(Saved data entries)

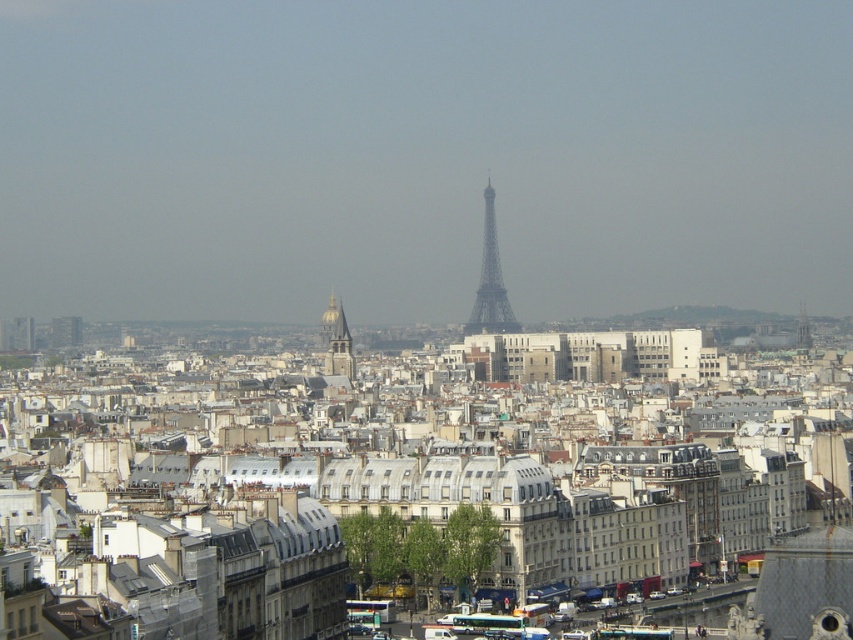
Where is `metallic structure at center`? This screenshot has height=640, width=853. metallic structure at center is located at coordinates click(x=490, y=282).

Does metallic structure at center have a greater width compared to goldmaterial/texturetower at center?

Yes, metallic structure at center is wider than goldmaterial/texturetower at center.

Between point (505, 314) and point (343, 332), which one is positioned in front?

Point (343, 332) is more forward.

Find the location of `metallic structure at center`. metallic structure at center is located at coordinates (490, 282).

==

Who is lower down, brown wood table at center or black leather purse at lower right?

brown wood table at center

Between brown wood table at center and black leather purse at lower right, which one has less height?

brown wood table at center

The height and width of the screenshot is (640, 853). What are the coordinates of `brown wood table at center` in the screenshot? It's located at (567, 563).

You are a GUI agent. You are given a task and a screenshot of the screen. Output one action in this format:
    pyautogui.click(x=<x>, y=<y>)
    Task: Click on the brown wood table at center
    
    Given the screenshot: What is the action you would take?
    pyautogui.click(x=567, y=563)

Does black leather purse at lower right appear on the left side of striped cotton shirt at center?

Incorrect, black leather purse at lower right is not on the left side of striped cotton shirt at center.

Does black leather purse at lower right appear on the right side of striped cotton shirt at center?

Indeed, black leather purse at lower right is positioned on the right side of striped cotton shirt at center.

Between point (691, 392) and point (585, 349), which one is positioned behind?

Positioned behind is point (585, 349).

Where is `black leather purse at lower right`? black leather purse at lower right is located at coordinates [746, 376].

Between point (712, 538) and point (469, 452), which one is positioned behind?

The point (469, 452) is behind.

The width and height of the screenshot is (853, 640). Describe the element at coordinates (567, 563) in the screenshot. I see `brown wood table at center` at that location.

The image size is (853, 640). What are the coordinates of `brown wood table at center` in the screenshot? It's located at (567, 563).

_Assignment_.
In the listing above, copy out verbatim every line from the one containing "coordinates click(x=490, y=282)." up to and including the one containing "Find the location".

_Response_.
Where is `metallic structure at center`? This screenshot has height=640, width=853. metallic structure at center is located at coordinates click(x=490, y=282).

Does metallic structure at center have a greater width compared to goldmaterial/texturetower at center?

Yes, metallic structure at center is wider than goldmaterial/texturetower at center.

Between point (505, 314) and point (343, 332), which one is positioned in front?

Point (343, 332) is more forward.

Find the location of `metallic structure at center`. metallic structure at center is located at coordinates (490, 282).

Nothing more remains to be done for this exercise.